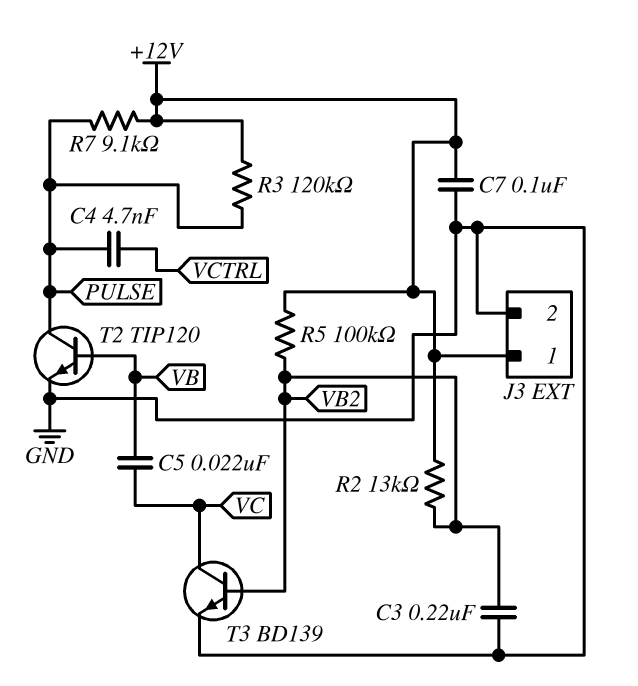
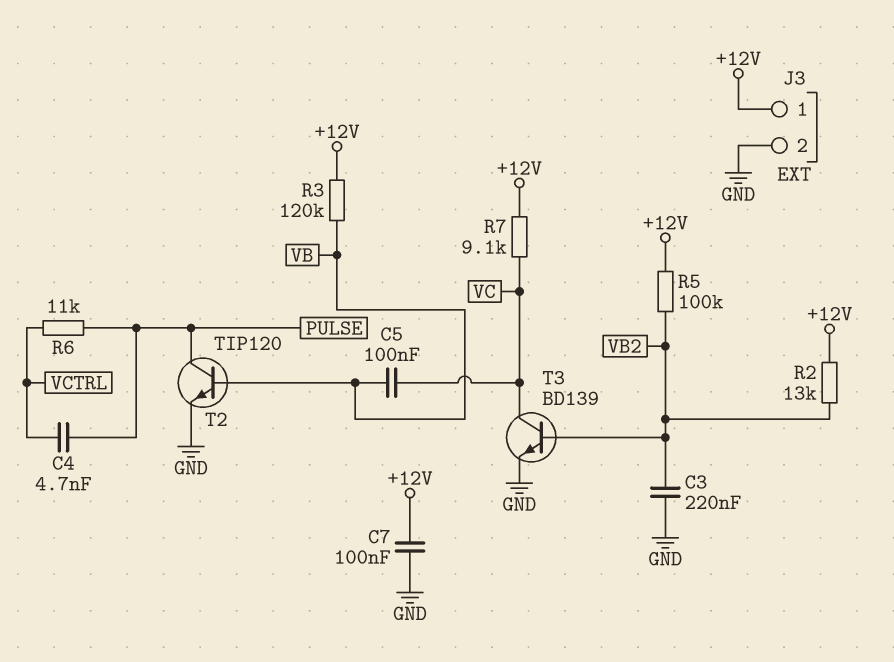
C5: 22nF (VB, VC) -> 100nF (VB, VC)
R3: 120k (+12V, PULSE) -> 120k (+12V, VB)
R6: none -> 11k (PULSE, VCTRL)
R7: 9.1k (+12V, PULSE) -> 9.1k (+12V, VC)

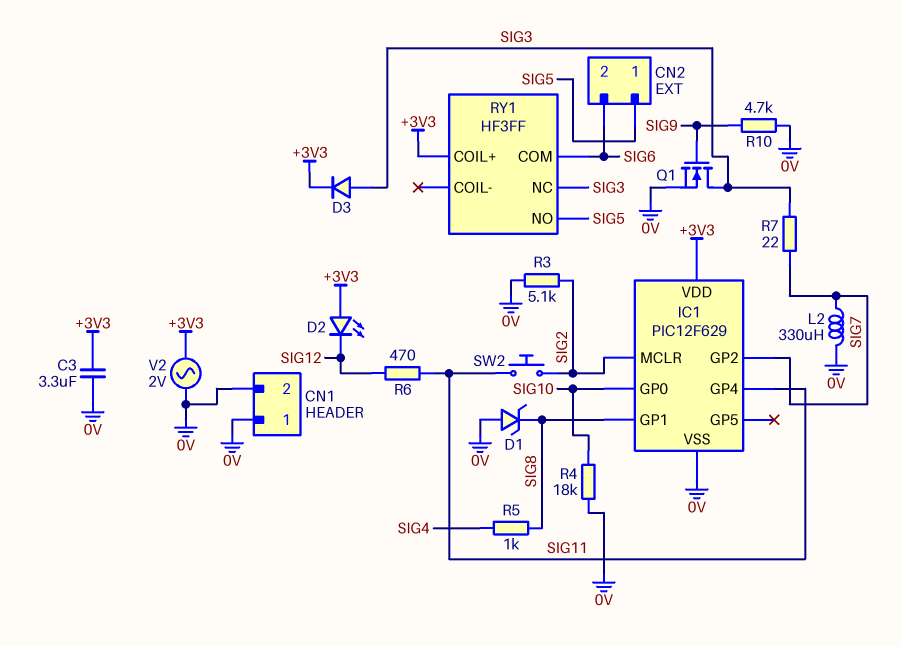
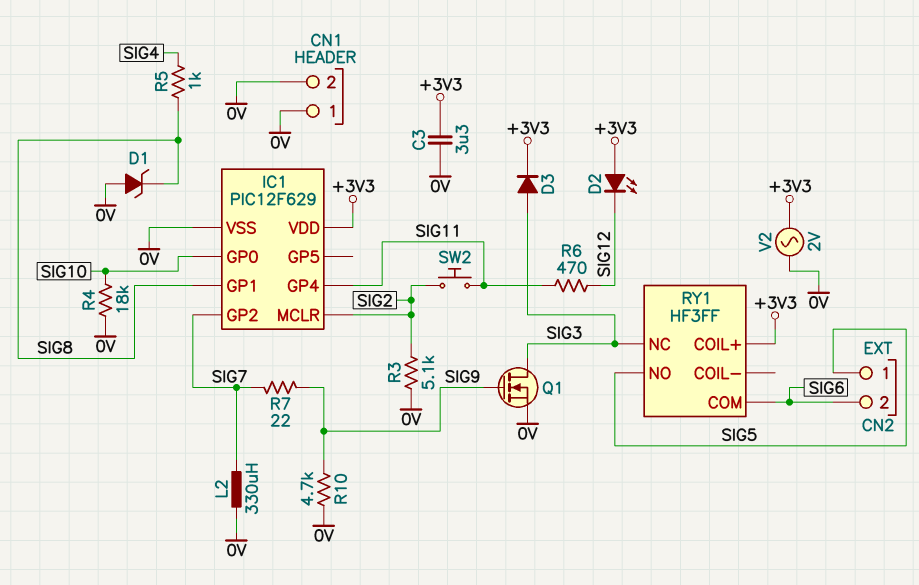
R7: 22 (SIG3, SIG7) -> 22 (SIG7, SIG9)

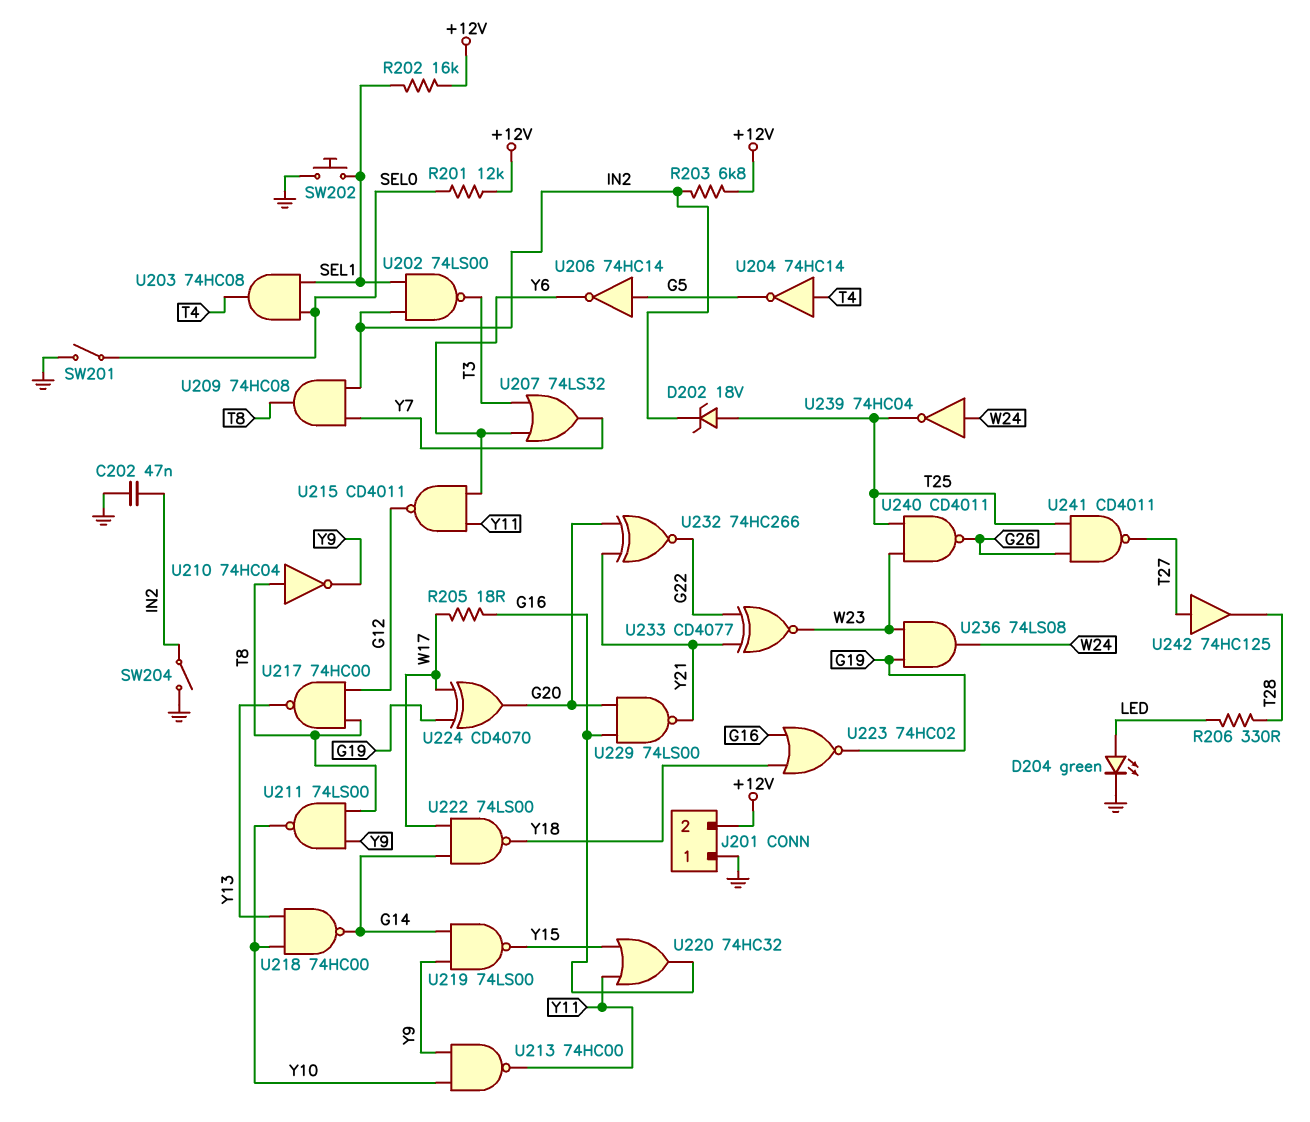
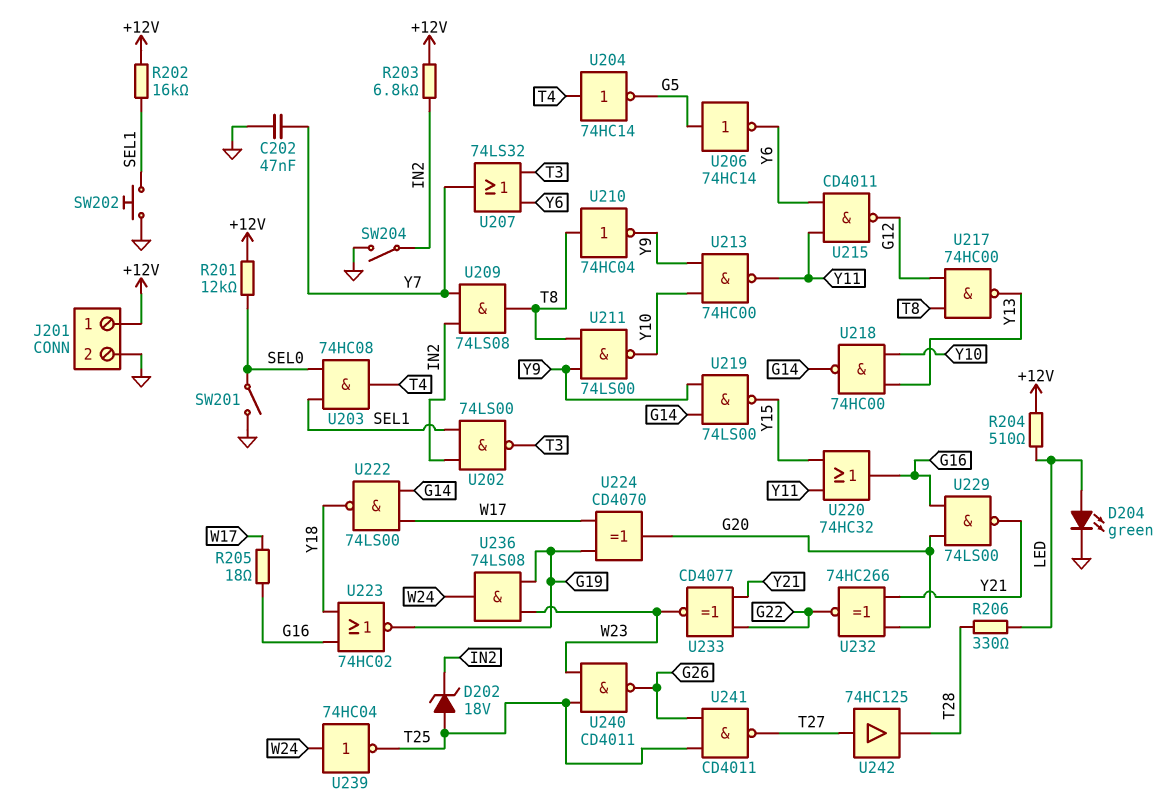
C202: 47nF (GND, IN2) -> 47nF (GND, Y7)
J201 pin 1: GND -> +12V
J201 pin 2: +12V -> GND
R204: none -> 510 (+12V, LED)
U209: AND 74HC08 (in IN2, in Y7, out T8) -> AND 74LS08 (in IN2, in Y7, out T8)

○ ○ ○

Your objective: Search the records for the string "none" and report each line that has it.

Result below:
R6: none -> 11k (PULSE, VCTRL)
R204: none -> 510 (+12V, LED)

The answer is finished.